**THE PROBLEM:** So that the copy stays text only, transcribe the data below exactly and exclude the images.

**SUPPLIED INFORMATION:**

--------------------------------

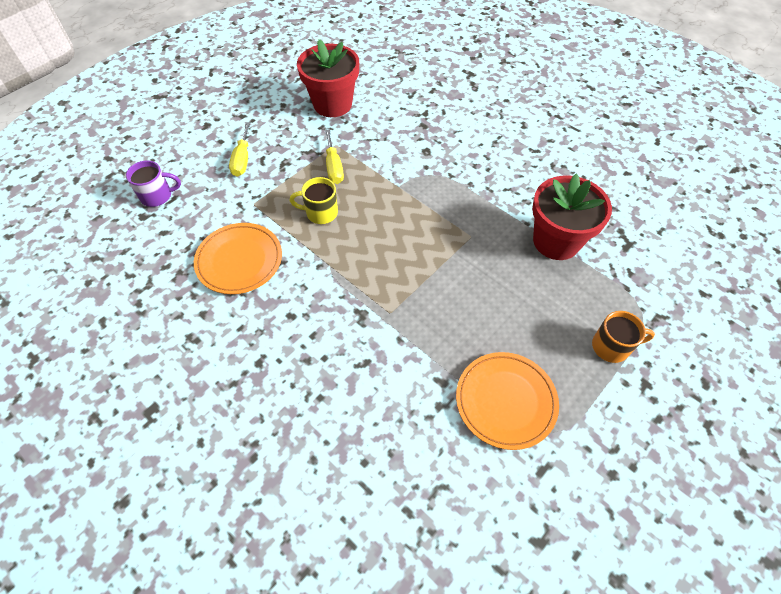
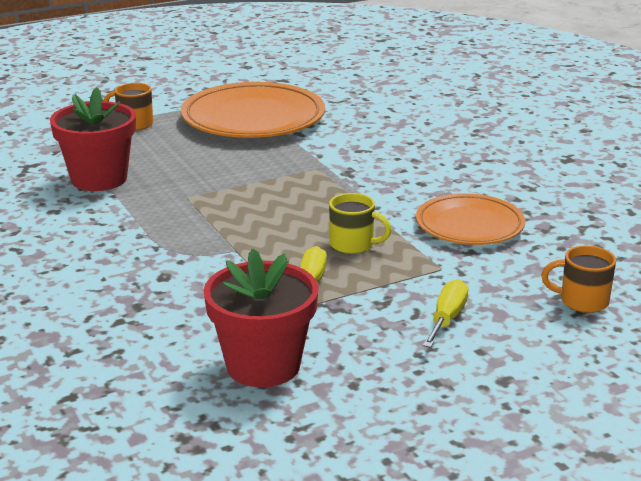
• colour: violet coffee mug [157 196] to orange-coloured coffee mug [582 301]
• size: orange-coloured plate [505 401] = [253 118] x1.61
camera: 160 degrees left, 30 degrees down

--------------------------------

**TASK RESPONSE:**
• colour: violet coffee mug [157 196] to orange-coloured coffee mug [582 301]
• size: orange-coloured plate [505 401] = [253 118] x1.61
camera: 160 degrees left, 30 degrees down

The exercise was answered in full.